:: Work instruction ::
Quote the entries below from the line with "F3: none -> 750mA (+9V, N16)" through the line with "D3: diode (A", both ends included, and only those lines.

:: Data excerpts ::
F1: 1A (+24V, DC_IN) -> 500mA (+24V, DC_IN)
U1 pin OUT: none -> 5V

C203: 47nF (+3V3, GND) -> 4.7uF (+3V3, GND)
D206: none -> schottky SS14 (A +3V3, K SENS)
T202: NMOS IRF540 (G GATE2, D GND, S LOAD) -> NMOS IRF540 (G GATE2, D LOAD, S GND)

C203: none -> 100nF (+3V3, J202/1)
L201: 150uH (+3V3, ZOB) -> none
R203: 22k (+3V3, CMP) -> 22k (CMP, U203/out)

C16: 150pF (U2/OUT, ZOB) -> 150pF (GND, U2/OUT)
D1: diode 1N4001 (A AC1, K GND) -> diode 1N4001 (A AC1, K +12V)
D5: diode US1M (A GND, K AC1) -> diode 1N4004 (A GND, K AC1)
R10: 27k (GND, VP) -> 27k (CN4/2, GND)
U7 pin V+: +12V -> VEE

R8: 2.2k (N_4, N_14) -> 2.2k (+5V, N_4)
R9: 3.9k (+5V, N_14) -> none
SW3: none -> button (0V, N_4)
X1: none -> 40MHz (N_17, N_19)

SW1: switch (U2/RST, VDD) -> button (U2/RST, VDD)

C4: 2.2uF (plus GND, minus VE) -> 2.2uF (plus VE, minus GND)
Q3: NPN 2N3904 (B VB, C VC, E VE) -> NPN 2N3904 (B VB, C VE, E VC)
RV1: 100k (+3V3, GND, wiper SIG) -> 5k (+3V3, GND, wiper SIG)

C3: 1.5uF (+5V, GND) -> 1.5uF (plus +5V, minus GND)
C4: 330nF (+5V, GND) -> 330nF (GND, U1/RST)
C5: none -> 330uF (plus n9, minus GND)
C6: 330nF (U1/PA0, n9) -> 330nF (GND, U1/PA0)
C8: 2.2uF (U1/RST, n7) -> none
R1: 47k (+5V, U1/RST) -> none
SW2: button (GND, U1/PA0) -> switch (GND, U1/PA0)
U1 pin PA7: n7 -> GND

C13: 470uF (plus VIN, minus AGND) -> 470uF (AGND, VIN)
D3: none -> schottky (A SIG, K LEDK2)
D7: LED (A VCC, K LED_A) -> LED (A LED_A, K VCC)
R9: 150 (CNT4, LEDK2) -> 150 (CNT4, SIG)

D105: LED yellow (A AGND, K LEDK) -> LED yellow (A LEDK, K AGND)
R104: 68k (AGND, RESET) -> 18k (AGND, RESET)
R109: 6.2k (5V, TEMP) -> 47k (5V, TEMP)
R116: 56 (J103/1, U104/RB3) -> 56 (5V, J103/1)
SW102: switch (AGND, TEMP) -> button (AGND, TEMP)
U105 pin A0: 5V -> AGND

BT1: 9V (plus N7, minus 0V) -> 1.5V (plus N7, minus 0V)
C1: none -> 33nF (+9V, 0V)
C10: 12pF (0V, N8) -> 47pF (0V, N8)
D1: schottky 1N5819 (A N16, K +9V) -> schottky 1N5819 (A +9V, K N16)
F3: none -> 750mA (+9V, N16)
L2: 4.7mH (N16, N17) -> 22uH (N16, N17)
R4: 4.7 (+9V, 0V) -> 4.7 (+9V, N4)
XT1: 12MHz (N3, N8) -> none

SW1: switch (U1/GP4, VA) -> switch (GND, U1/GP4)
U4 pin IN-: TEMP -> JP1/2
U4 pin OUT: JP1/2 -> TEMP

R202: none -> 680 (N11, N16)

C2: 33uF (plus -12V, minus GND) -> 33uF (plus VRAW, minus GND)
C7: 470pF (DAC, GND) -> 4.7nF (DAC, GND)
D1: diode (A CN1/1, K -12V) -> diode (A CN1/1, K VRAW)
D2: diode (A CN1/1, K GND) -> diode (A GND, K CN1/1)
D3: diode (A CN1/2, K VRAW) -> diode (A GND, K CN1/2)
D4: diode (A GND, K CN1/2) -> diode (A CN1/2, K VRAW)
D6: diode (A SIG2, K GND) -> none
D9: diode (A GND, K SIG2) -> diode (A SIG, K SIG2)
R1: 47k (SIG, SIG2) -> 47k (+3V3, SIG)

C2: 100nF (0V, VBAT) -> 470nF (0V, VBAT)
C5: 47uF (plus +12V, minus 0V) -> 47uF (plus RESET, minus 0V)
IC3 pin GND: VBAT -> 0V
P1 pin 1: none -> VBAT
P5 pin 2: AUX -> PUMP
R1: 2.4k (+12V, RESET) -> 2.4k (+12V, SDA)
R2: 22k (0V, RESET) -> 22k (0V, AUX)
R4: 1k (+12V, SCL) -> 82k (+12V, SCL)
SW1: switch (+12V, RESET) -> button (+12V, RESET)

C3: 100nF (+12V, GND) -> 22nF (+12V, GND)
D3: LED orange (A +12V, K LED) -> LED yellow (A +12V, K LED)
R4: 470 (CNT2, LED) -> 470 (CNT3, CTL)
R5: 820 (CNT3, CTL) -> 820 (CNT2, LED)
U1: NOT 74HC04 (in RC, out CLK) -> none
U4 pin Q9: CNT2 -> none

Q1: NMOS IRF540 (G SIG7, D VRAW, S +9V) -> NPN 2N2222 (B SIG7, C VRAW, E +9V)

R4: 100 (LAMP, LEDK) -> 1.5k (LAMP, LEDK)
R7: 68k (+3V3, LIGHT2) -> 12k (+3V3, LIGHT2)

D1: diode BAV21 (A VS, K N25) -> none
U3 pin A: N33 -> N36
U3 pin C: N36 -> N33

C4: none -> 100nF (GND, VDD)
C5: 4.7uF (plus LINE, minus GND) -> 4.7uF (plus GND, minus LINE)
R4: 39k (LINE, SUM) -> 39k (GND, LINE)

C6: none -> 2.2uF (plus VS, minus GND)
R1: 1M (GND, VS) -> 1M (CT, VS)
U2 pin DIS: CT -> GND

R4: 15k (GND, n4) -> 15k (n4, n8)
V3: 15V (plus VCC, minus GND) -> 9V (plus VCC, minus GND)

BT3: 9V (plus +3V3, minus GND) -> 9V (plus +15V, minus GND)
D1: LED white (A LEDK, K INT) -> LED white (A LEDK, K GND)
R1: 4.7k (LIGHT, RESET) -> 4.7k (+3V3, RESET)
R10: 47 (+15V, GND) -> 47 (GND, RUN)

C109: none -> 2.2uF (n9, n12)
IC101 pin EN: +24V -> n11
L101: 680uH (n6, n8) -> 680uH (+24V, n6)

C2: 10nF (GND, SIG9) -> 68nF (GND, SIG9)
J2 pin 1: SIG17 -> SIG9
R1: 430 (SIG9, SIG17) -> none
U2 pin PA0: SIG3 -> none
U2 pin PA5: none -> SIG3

:: Answer box ::
F3: none -> 750mA (+9V, N16)
L2: 4.7mH (N16, N17) -> 22uH (N16, N17)
R4: 4.7 (+9V, 0V) -> 4.7 (+9V, N4)
XT1: 12MHz (N3, N8) -> none

SW1: switch (U1/GP4, VA) -> switch (GND, U1/GP4)
U4 pin IN-: TEMP -> JP1/2
U4 pin OUT: JP1/2 -> TEMP

R202: none -> 680 (N11, N16)

C2: 33uF (plus -12V, minus GND) -> 33uF (plus VRAW, minus GND)
C7: 470pF (DAC, GND) -> 4.7nF (DAC, GND)
D1: diode (A CN1/1, K -12V) -> diode (A CN1/1, K VRAW)
D2: diode (A CN1/1, K GND) -> diode (A GND, K CN1/1)
D3: diode (A CN1/2, K VRAW) -> diode (A GND, K CN1/2)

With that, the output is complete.